***** The input *****

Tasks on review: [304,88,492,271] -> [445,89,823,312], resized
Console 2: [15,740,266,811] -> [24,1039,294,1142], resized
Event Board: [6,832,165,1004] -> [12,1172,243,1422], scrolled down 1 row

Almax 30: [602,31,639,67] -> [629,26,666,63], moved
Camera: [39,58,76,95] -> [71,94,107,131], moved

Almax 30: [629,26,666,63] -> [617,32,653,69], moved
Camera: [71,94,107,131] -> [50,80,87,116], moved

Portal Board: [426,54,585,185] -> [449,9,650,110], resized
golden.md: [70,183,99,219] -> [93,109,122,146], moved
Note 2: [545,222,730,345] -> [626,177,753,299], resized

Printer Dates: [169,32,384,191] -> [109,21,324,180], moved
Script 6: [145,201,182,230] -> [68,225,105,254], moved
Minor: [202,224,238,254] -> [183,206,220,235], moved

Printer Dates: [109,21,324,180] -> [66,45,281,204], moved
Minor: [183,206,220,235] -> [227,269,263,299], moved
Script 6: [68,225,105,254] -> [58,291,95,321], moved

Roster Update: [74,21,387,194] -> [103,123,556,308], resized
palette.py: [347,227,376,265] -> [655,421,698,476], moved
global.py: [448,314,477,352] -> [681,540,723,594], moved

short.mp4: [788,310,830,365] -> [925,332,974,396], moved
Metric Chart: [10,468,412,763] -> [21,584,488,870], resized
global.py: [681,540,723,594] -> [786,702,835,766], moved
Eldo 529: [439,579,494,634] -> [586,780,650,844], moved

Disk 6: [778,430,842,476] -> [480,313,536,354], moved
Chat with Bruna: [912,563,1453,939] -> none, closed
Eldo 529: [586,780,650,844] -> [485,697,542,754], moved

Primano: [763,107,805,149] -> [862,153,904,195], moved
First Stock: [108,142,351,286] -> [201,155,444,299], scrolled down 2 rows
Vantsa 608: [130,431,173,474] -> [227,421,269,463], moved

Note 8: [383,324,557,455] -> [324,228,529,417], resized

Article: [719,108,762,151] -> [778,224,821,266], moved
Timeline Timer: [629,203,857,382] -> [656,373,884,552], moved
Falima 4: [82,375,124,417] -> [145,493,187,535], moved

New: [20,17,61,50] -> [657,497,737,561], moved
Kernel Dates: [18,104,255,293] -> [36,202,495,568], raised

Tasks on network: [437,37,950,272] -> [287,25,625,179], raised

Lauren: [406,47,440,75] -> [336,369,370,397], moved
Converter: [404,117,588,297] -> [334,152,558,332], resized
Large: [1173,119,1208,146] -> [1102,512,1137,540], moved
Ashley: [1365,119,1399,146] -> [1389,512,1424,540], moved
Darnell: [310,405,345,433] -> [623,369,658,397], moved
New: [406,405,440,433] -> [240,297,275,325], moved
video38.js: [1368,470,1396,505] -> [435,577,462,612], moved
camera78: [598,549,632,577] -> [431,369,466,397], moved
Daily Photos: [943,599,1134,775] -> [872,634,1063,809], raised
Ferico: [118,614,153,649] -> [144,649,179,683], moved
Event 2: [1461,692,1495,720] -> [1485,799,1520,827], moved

*****

▶ [Your goal]: Your answer must be the line with "Vantsa 608: [130,431,173,474]" and all lines after it through the final line of the entries, copied exactly and with nothing added.

▶ [Answer box]:
Vantsa 608: [130,431,173,474] -> [227,421,269,463], moved

Note 8: [383,324,557,455] -> [324,228,529,417], resized

Article: [719,108,762,151] -> [778,224,821,266], moved
Timeline Timer: [629,203,857,382] -> [656,373,884,552], moved
Falima 4: [82,375,124,417] -> [145,493,187,535], moved

New: [20,17,61,50] -> [657,497,737,561], moved
Kernel Dates: [18,104,255,293] -> [36,202,495,568], raised

Tasks on network: [437,37,950,272] -> [287,25,625,179], raised

Lauren: [406,47,440,75] -> [336,369,370,397], moved
Converter: [404,117,588,297] -> [334,152,558,332], resized
Large: [1173,119,1208,146] -> [1102,512,1137,540], moved
Ashley: [1365,119,1399,146] -> [1389,512,1424,540], moved
Darnell: [310,405,345,433] -> [623,369,658,397], moved
New: [406,405,440,433] -> [240,297,275,325], moved
video38.js: [1368,470,1396,505] -> [435,577,462,612], moved
camera78: [598,549,632,577] -> [431,369,466,397], moved
Daily Photos: [943,599,1134,775] -> [872,634,1063,809], raised
Ferico: [118,614,153,649] -> [144,649,179,683], moved
Event 2: [1461,692,1495,720] -> [1485,799,1520,827], moved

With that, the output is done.